(Record excerpts Opens)

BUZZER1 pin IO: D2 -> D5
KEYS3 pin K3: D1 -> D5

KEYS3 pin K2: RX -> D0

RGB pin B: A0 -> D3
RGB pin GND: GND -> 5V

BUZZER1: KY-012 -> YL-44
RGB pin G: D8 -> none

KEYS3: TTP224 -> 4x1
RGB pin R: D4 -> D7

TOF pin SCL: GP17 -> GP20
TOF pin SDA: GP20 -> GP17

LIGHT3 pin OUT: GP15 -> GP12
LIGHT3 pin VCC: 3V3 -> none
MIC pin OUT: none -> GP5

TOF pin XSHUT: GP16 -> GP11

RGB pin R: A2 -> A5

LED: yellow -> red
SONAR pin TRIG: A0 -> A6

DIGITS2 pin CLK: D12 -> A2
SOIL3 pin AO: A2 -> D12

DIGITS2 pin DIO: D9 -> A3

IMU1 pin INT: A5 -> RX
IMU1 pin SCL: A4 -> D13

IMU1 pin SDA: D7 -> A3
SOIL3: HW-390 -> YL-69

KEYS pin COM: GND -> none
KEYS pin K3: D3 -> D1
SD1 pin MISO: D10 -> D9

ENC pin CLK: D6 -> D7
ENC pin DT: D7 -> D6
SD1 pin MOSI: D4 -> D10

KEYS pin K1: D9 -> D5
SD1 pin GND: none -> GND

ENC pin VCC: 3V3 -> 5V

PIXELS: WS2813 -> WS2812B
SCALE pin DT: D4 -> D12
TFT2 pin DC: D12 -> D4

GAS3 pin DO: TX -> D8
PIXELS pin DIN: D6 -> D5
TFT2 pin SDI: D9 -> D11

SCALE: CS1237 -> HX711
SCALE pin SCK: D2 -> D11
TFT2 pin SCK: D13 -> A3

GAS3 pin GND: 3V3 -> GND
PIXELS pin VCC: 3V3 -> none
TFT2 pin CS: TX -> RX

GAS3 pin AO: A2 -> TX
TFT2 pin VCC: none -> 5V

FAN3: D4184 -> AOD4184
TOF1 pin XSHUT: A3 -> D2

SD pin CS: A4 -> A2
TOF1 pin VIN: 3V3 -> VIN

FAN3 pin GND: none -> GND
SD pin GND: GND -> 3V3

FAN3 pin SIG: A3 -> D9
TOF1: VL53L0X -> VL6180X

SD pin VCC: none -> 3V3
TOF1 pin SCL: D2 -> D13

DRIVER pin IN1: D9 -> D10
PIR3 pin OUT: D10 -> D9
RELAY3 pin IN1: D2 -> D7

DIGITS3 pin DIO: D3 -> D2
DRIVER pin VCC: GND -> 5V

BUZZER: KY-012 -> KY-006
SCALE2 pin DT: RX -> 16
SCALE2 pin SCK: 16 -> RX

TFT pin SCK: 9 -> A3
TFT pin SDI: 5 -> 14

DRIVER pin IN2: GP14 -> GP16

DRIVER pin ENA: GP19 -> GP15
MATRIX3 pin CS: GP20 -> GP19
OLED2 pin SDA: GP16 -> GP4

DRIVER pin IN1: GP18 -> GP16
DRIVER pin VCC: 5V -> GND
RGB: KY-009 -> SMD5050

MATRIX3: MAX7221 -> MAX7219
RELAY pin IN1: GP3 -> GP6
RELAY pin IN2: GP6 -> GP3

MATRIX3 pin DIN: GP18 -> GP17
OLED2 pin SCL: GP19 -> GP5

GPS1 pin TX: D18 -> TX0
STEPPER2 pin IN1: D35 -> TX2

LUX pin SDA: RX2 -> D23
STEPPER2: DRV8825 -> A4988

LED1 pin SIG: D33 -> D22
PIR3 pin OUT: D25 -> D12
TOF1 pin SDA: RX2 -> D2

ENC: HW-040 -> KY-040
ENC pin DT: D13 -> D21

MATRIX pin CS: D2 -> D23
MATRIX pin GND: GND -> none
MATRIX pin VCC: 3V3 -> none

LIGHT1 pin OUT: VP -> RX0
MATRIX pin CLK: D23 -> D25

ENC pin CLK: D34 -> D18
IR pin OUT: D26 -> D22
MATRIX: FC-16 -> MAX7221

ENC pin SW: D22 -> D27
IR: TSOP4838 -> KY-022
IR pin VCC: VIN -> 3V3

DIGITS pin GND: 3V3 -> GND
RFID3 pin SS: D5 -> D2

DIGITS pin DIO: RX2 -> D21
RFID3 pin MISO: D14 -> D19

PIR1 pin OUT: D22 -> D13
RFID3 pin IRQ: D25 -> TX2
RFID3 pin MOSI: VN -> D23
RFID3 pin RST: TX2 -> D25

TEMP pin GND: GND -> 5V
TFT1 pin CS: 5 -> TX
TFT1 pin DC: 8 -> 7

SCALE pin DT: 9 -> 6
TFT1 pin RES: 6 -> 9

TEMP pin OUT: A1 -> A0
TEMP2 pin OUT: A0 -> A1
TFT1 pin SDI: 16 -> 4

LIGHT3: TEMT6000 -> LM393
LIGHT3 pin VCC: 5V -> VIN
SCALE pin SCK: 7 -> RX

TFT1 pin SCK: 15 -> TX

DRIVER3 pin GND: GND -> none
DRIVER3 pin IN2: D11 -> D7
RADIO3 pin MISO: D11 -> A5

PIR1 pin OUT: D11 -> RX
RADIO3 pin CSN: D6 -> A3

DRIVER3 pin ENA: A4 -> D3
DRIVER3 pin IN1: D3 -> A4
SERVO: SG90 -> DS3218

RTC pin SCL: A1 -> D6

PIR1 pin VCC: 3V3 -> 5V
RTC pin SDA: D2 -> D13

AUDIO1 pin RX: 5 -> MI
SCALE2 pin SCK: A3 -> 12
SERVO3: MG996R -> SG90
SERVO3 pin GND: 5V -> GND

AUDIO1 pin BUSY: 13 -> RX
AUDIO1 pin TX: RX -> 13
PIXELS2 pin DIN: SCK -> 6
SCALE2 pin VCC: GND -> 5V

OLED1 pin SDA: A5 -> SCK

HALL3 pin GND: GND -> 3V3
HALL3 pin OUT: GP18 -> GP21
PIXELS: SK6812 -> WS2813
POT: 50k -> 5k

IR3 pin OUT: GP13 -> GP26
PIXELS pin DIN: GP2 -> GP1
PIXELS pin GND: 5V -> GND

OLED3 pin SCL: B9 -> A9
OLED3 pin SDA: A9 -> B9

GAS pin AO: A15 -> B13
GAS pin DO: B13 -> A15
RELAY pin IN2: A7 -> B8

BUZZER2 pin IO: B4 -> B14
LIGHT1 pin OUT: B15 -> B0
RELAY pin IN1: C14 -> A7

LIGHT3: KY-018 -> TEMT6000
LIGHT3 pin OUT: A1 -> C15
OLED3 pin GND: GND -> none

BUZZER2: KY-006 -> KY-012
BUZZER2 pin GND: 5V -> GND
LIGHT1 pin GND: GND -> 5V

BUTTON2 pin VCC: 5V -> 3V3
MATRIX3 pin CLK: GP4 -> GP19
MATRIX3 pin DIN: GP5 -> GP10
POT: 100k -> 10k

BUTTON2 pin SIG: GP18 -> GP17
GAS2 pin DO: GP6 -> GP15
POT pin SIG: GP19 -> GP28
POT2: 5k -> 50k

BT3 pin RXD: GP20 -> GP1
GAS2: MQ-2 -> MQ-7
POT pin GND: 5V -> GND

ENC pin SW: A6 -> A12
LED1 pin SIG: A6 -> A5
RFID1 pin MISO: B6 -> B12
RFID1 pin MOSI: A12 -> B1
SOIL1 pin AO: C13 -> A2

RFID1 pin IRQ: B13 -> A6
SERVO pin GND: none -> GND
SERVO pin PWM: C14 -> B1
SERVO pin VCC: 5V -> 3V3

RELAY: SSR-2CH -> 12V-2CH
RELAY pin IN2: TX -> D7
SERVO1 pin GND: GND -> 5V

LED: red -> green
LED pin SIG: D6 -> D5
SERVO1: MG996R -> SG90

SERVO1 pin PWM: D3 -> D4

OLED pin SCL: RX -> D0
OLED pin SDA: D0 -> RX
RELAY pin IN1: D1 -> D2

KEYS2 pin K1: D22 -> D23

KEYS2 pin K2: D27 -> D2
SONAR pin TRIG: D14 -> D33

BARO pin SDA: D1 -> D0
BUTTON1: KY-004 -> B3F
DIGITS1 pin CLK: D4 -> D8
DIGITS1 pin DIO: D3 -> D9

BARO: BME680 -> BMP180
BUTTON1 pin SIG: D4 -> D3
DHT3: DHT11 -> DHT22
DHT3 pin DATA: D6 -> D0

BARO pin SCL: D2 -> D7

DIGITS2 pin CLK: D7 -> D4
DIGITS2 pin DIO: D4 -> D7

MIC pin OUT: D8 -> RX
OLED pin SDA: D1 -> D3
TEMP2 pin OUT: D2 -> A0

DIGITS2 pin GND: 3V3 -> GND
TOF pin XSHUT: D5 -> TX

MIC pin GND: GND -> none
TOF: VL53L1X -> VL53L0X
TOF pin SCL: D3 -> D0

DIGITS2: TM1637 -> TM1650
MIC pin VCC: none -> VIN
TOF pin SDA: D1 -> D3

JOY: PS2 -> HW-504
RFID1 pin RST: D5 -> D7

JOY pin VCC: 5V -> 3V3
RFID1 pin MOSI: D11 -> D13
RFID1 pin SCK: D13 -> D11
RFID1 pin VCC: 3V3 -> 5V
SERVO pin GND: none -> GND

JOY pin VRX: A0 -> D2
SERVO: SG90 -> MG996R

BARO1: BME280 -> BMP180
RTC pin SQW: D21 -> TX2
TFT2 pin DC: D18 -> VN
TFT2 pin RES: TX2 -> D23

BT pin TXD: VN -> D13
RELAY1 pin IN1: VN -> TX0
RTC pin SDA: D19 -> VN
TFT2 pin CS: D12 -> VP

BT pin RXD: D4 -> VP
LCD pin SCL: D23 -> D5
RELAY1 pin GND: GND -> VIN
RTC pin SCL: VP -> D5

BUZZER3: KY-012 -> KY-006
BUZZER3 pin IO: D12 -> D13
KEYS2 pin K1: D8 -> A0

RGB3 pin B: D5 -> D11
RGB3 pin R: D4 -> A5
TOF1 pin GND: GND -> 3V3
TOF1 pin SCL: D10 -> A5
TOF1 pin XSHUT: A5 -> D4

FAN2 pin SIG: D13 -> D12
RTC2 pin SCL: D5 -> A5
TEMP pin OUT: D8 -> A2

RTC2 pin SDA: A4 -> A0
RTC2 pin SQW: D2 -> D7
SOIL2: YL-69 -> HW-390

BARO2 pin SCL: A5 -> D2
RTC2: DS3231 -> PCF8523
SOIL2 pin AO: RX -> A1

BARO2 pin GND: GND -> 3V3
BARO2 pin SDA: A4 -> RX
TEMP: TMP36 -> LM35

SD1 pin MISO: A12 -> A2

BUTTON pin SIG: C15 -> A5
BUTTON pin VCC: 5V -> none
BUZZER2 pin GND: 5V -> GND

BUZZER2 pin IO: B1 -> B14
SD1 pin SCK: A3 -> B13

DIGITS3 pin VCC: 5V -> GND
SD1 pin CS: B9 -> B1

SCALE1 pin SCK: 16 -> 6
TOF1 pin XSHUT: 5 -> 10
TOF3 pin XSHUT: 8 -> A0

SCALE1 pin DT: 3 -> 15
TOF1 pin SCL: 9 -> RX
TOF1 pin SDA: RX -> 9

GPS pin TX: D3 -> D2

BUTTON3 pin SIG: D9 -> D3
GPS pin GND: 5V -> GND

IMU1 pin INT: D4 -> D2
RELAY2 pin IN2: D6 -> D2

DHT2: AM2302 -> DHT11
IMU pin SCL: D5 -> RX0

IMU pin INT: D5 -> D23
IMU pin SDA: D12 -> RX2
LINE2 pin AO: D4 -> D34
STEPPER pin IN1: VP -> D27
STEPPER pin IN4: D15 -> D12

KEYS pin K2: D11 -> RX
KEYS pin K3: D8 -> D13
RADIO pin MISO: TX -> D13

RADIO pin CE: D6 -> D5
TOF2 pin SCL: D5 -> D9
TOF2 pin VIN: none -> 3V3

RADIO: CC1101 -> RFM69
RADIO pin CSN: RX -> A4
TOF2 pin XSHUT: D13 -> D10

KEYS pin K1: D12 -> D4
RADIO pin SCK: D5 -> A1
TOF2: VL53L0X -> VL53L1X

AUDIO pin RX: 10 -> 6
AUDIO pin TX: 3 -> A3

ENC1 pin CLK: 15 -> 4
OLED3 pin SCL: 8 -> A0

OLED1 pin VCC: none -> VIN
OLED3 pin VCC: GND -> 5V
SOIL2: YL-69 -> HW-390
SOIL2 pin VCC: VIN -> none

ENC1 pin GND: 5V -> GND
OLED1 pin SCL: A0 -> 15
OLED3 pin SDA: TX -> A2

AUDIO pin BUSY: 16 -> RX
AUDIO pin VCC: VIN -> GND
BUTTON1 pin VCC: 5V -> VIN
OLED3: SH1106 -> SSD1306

(Record excerpts Closes)

The required output is every line above from the one with "RELAY pin IN1: D1 -> D2" down to the one with "JOY pin VRX: A0 -> D2", restated word for word, ends included.

▶ [Written response]
RELAY pin IN1: D1 -> D2

KEYS2 pin K1: D22 -> D23

KEYS2 pin K2: D27 -> D2
SONAR pin TRIG: D14 -> D33

BARO pin SDA: D1 -> D0
BUTTON1: KY-004 -> B3F
DIGITS1 pin CLK: D4 -> D8
DIGITS1 pin DIO: D3 -> D9

BARO: BME680 -> BMP180
BUTTON1 pin SIG: D4 -> D3
DHT3: DHT11 -> DHT22
DHT3 pin DATA: D6 -> D0

BARO pin SCL: D2 -> D7

DIGITS2 pin CLK: D7 -> D4
DIGITS2 pin DIO: D4 -> D7

MIC pin OUT: D8 -> RX
OLED pin SDA: D1 -> D3
TEMP2 pin OUT: D2 -> A0

DIGITS2 pin GND: 3V3 -> GND
TOF pin XSHUT: D5 -> TX

MIC pin GND: GND -> none
TOF: VL53L1X -> VL53L0X
TOF pin SCL: D3 -> D0

DIGITS2: TM1637 -> TM1650
MIC pin VCC: none -> VIN
TOF pin SDA: D1 -> D3

JOY: PS2 -> HW-504
RFID1 pin RST: D5 -> D7

JOY pin VCC: 5V -> 3V3
RFID1 pin MOSI: D11 -> D13
RFID1 pin SCK: D13 -> D11
RFID1 pin VCC: 3V3 -> 5V
SERVO pin GND: none -> GND

JOY pin VRX: A0 -> D2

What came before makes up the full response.